What this task involves
Two lines in the data below mark the range: the one with "The teal juice" and the one with "The russet toy". Return both, along with every line between them, exactly.

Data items
++++++++
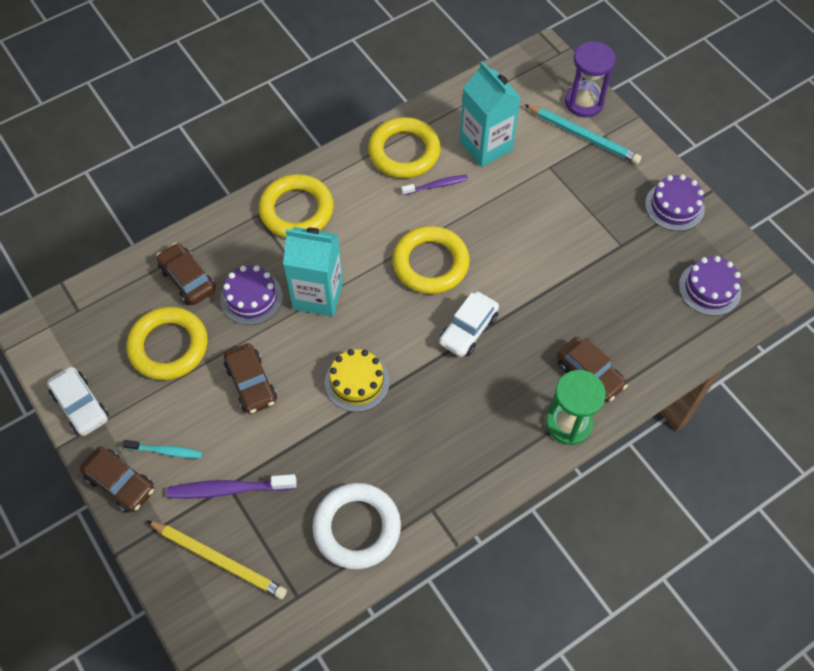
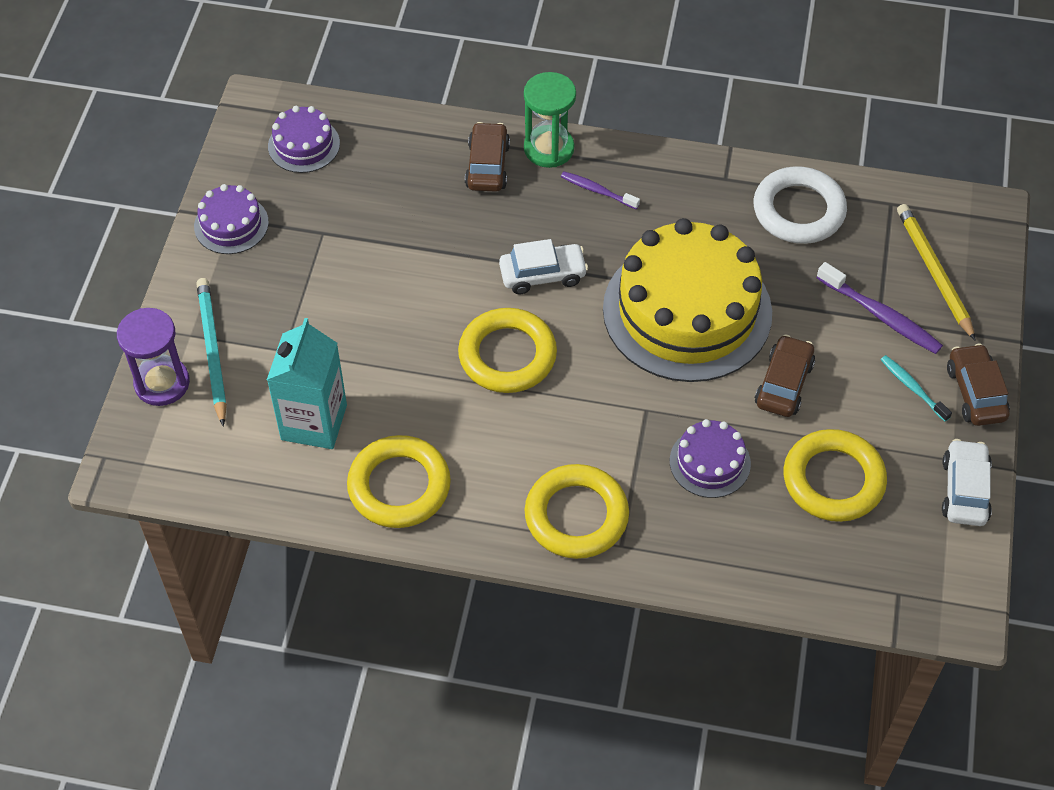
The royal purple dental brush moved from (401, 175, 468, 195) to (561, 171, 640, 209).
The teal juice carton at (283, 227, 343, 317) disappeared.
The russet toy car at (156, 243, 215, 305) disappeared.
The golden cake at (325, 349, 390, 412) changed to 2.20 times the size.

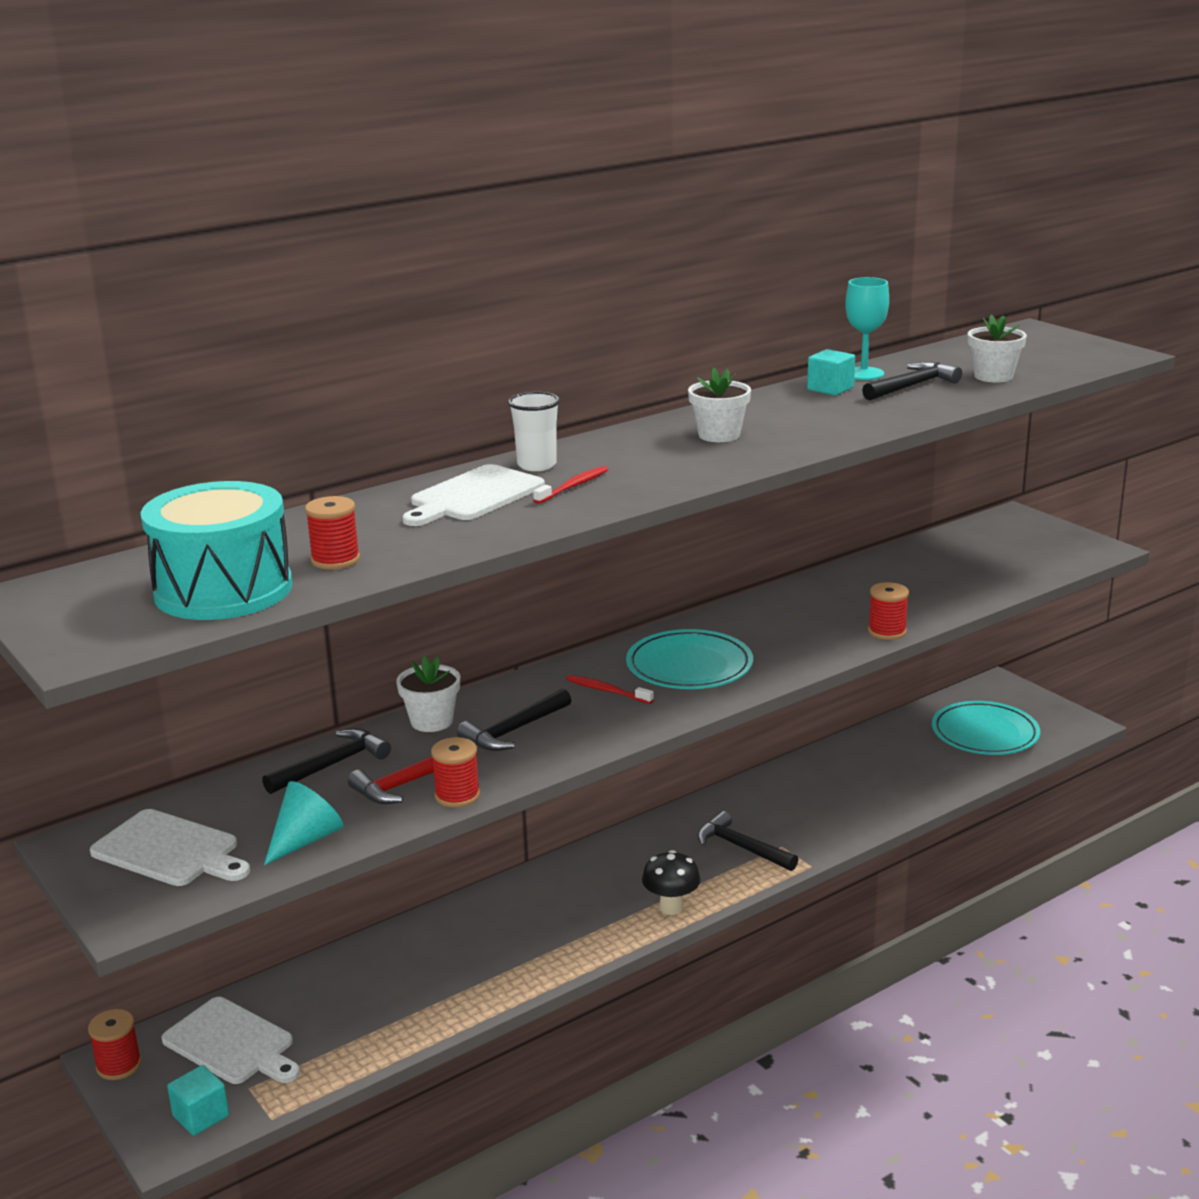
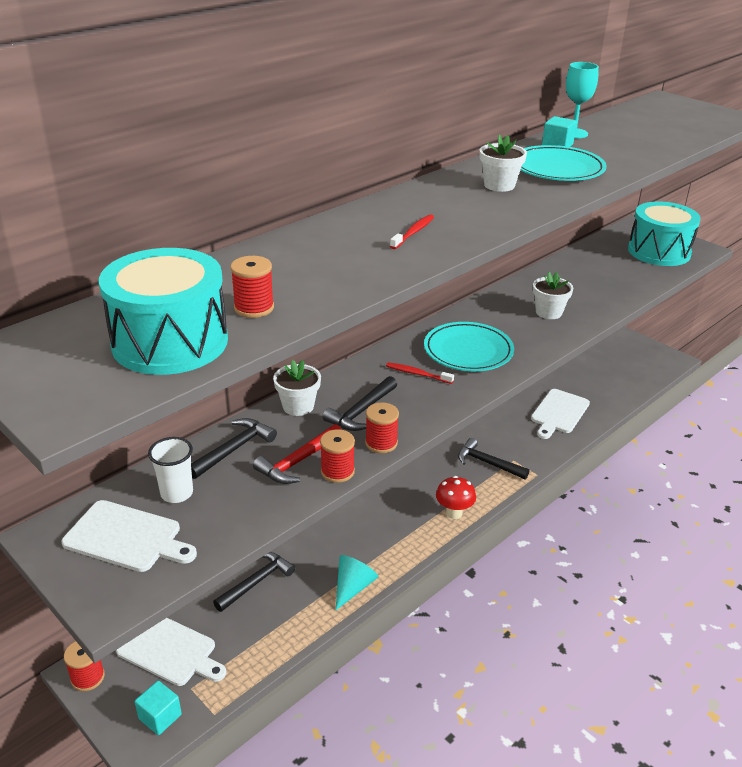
The snow-white potted plant moved from (968, 315, 1027, 383) to (533, 272, 573, 319).
The ebony claw hammer moved from (862, 362, 962, 401) to (213, 552, 295, 612).
The snow-white beaker moved from (508, 392, 560, 471) to (148, 437, 193, 503).
The snow-white chopping board moved from (402, 464, 545, 526) to (531, 389, 590, 439).
The red reel of thread moved from (868, 582, 909, 640) to (365, 402, 399, 453).
The teal plate moved from (932, 701, 1040, 755) to (521, 145, 607, 181).
The teal cone moved from (264, 781, 343, 865) to (336, 555, 378, 610).
The ebony toadstool at (642, 850, 701, 915) became the red toadstool at (436, 476, 476, 519).
The teal drum at (628, 201, 701, 266) appeared.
++++++++
Your response
The teal juice carton at (283, 227, 343, 317) disappeared.
The russet toy car at (156, 243, 215, 305) disappeared.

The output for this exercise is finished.